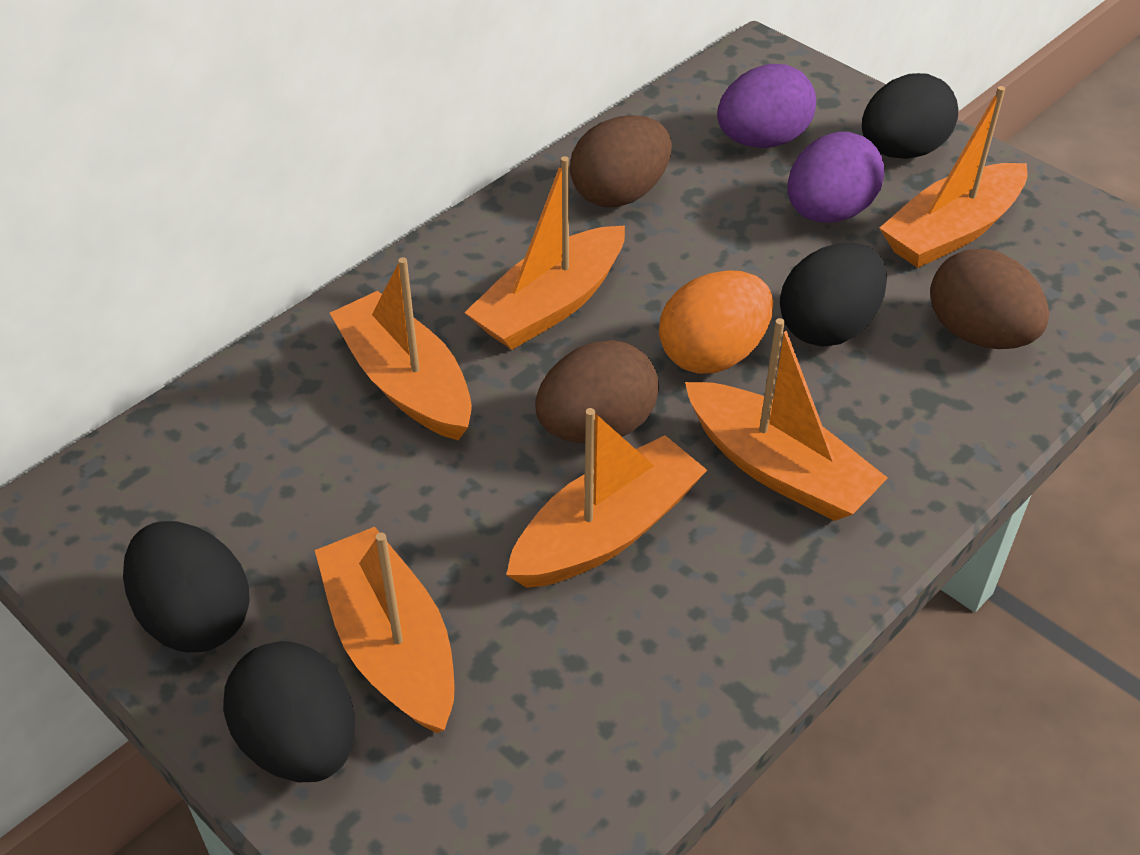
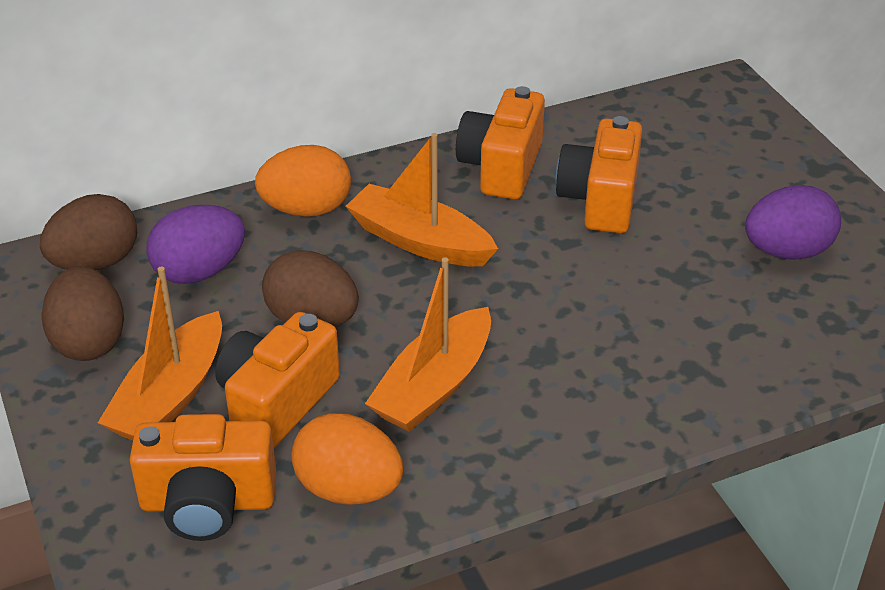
black egg: 4 -> 0
orange boat: 6 -> 3
orange camera: 0 -> 4
orange egg: 1 -> 2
.....
What is being asked
Copy all the lines from the data above that hold the word "orange".

Output of the task
orange boat: 6 -> 3
orange camera: 0 -> 4
orange egg: 1 -> 2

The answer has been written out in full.